■ Task description
The answer must repeat every record exactly, with no pictures in it.

■ Data section
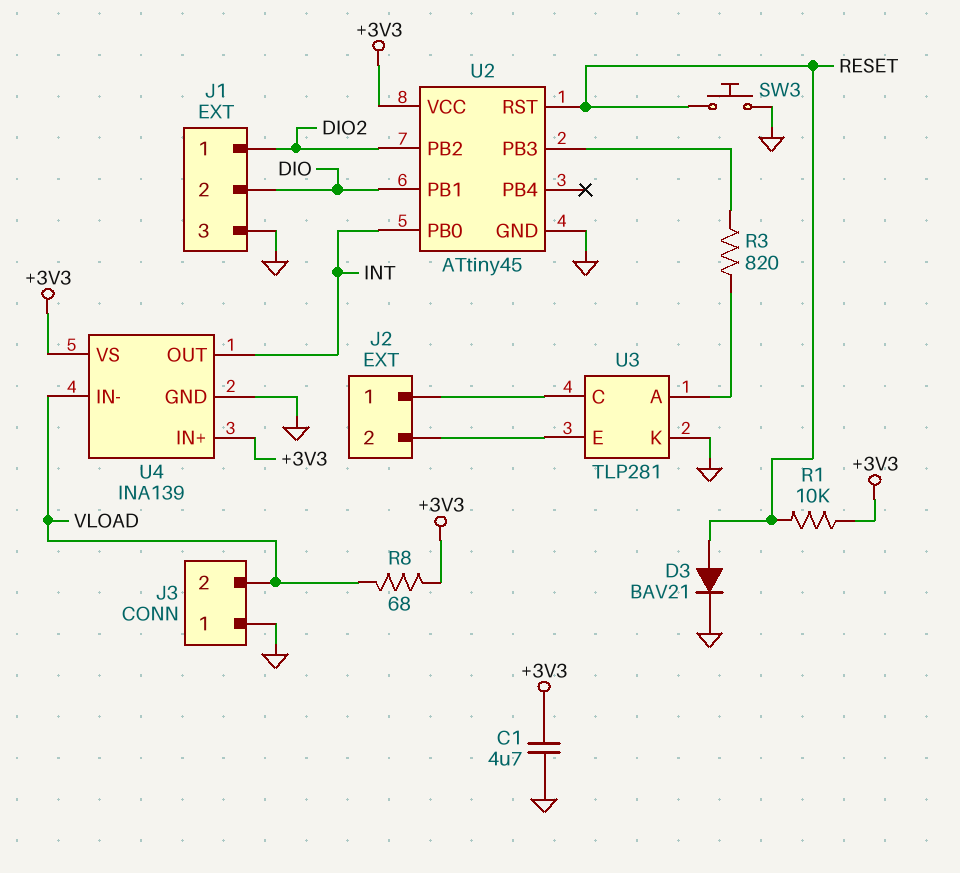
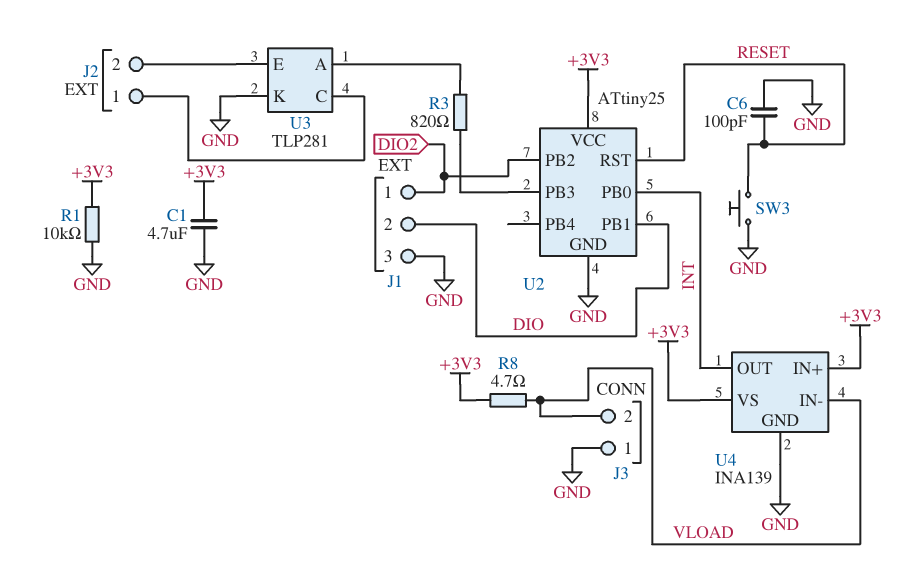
C6: none -> 100pF (GND, RESET)
D3: diode BAV21 (A RESET, K GND) -> none
R1: 10k (+3V3, RESET) -> 10k (+3V3, GND)
R8: 68 (+3V3, VLOAD) -> 4.7 (+3V3, VLOAD)
U2: ATtiny45 -> ATtiny25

■ Exercise result
C6: none -> 100pF (GND, RESET)
D3: diode BAV21 (A RESET, K GND) -> none
R1: 10k (+3V3, RESET) -> 10k (+3V3, GND)
R8: 68 (+3V3, VLOAD) -> 4.7 (+3V3, VLOAD)
U2: ATtiny45 -> ATtiny25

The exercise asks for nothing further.